# Task to complete
Give the listing back in full, exactly as written, with the pictures removed.

# Collected material
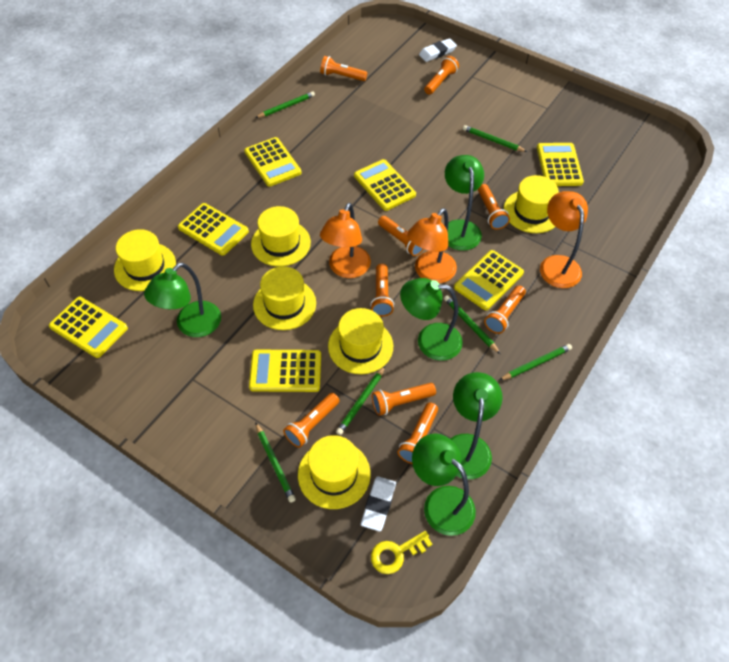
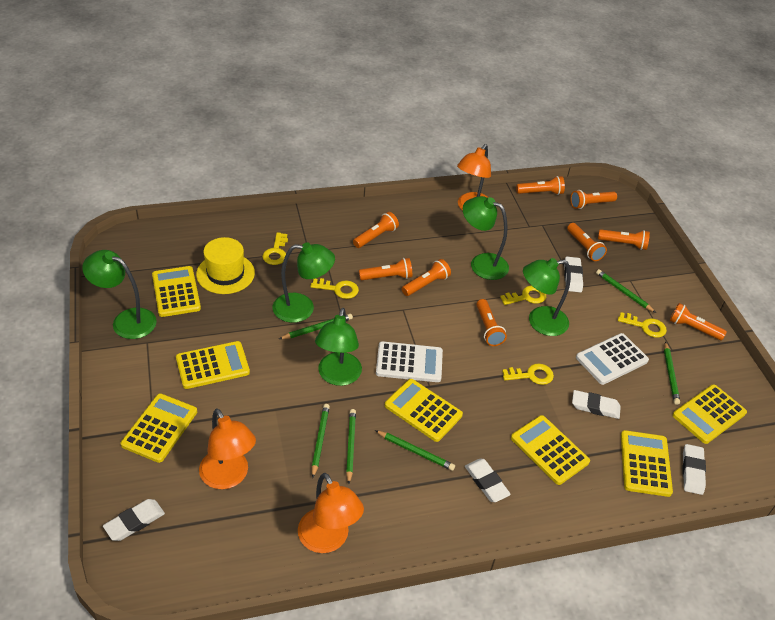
white calculator: 0 -> 2
white eraser: 2 -> 5
yellow hat: 6 -> 1
yellow key: 1 -> 5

# Answer space
white calculator: 0 -> 2
white eraser: 2 -> 5
yellow hat: 6 -> 1
yellow key: 1 -> 5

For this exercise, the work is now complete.